(Beginning of Records provided)

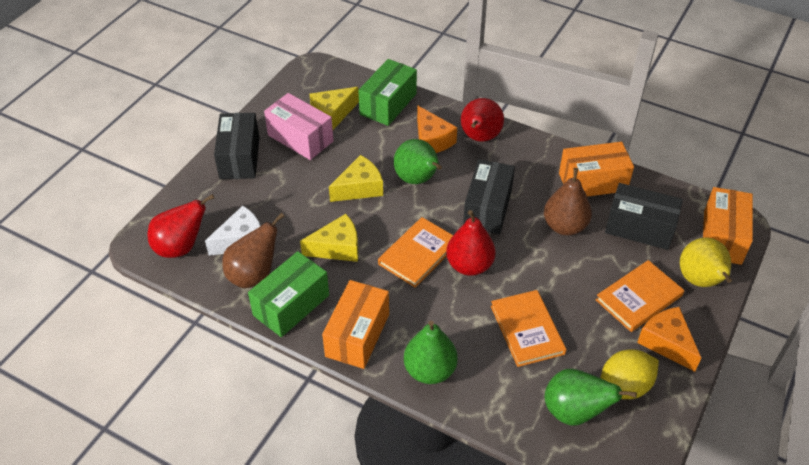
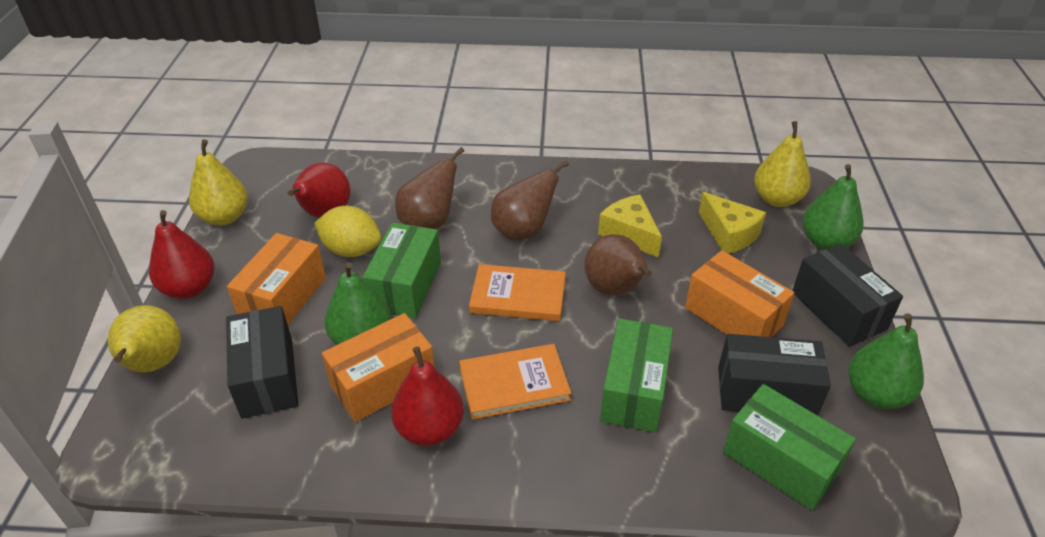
brown pear: 2 -> 3
green box: 2 -> 3
orange book: 3 -> 2
orange cheese: 2 -> 0
pink box: 1 -> 0
white cheese: 1 -> 0
yellow cheese: 3 -> 2
yellow pear: 1 -> 3

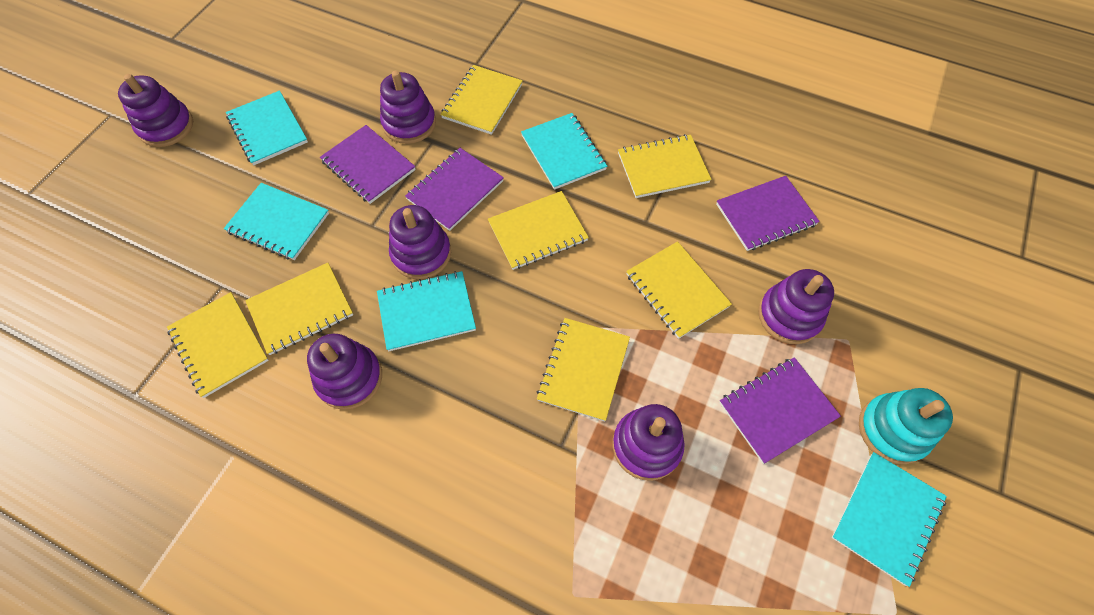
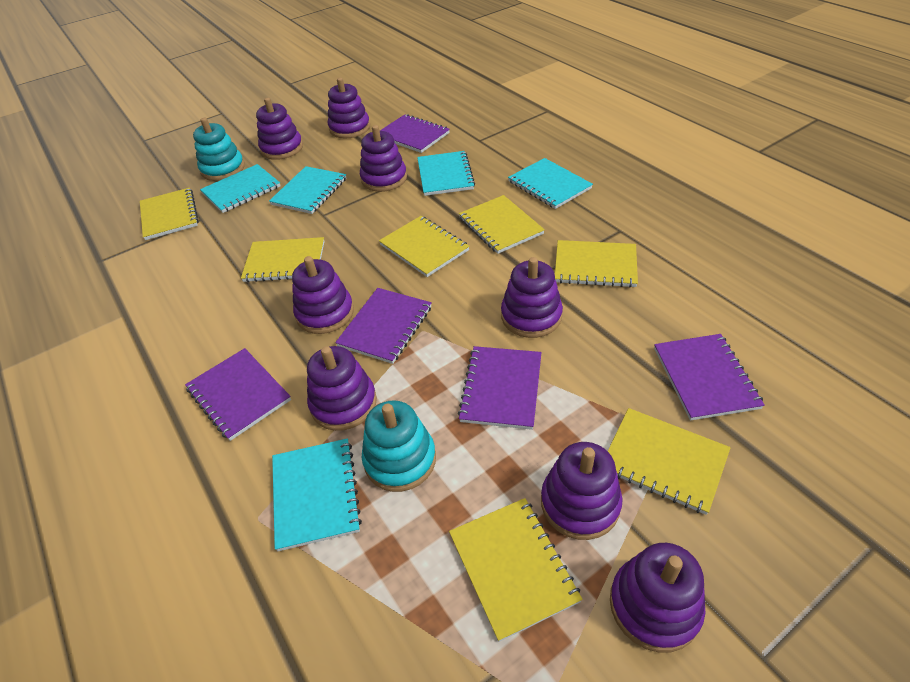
purple notebook: 4 -> 5
purple stacking toy: 6 -> 8
turquoise stacking toy: 1 -> 2

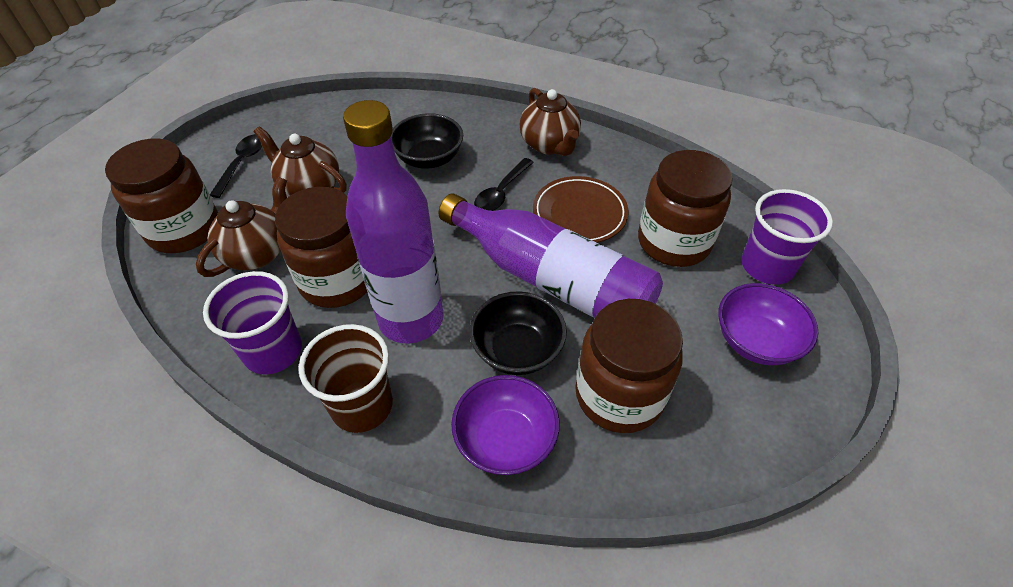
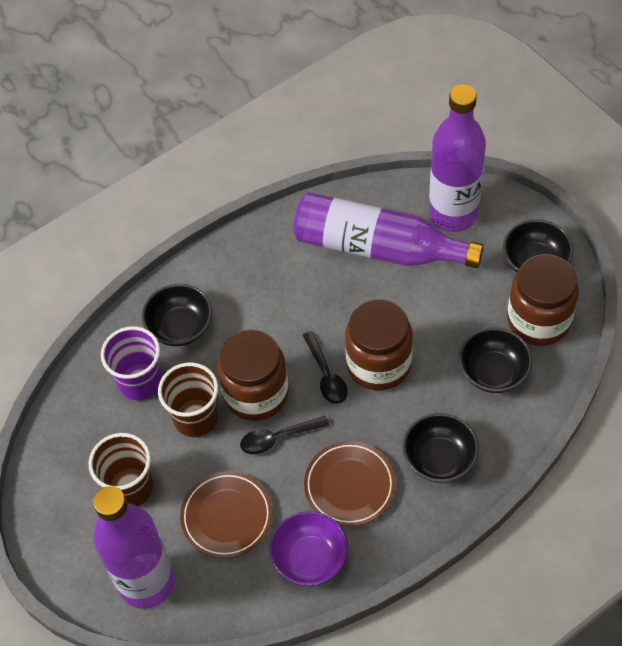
black bowl: 2 -> 4
brown cup: 1 -> 2
brown jar: 4 -> 3
brown plate: 1 -> 2
brown teapot: 3 -> 0
purple bottle: 2 -> 3
purple bowl: 2 -> 1
purple cup: 2 -> 1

(End of Records provided)

**Work required**
If a line in the entries above contains the word "purple", copy it.

**Answer for the task**
purple notebook: 4 -> 5
purple stacking toy: 6 -> 8
purple bottle: 2 -> 3
purple bowl: 2 -> 1
purple cup: 2 -> 1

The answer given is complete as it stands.